• _ABOUT THIS TASK_
Everything in the listing below from the line containing "camera: 140 degrees right, 5 degrees down" through the line containing "(788, 384) = (178, 328): turquoise" must be repeated exactly; the remaining lines are not wanted.

• _DATA FOR THIS TASK_
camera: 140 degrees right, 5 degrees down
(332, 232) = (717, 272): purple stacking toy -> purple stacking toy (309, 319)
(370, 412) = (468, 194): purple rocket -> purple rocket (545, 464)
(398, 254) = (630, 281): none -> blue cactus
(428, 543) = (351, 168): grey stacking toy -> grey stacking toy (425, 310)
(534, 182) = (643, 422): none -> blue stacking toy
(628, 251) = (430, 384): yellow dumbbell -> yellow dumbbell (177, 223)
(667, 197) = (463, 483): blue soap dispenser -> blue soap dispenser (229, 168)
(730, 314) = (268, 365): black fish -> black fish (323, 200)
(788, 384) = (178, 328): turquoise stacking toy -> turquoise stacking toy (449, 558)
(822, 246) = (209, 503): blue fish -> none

...

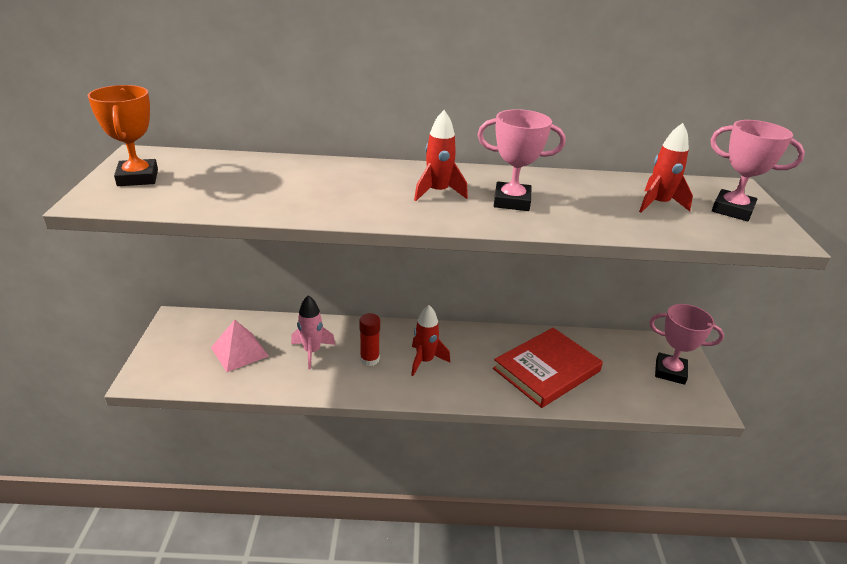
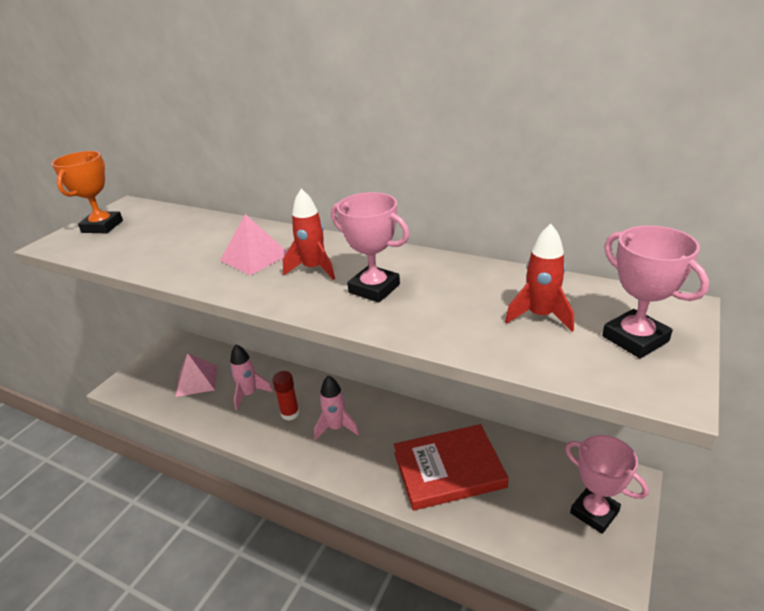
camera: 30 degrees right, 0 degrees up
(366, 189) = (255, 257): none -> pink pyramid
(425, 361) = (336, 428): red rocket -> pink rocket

==

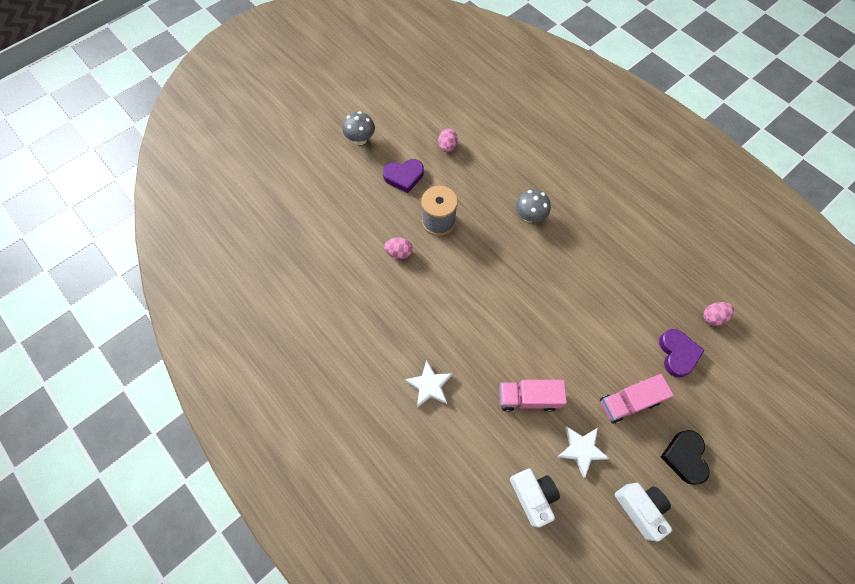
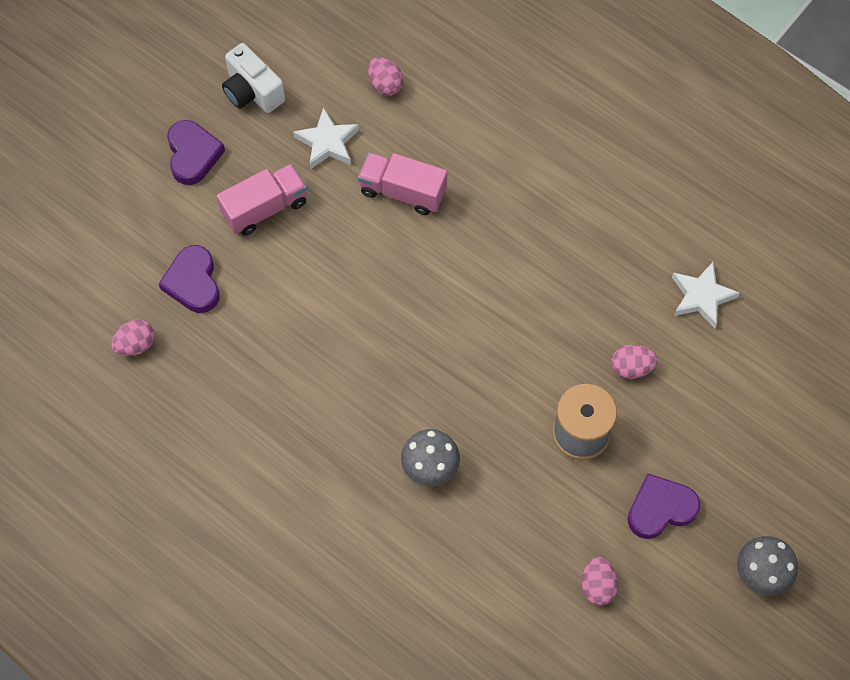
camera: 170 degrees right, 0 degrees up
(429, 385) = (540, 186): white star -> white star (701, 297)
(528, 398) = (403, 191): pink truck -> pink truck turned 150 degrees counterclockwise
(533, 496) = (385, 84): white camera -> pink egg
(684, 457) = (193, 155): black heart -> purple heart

• _RESULT_
camera: 140 degrees right, 5 degrees down
(332, 232) = (717, 272): purple stacking toy -> purple stacking toy (309, 319)
(370, 412) = (468, 194): purple rocket -> purple rocket (545, 464)
(398, 254) = (630, 281): none -> blue cactus
(428, 543) = (351, 168): grey stacking toy -> grey stacking toy (425, 310)
(534, 182) = (643, 422): none -> blue stacking toy
(628, 251) = (430, 384): yellow dumbbell -> yellow dumbbell (177, 223)
(667, 197) = (463, 483): blue soap dispenser -> blue soap dispenser (229, 168)
(730, 314) = (268, 365): black fish -> black fish (323, 200)
(788, 384) = (178, 328): turquoise stacking toy -> turquoise stacking toy (449, 558)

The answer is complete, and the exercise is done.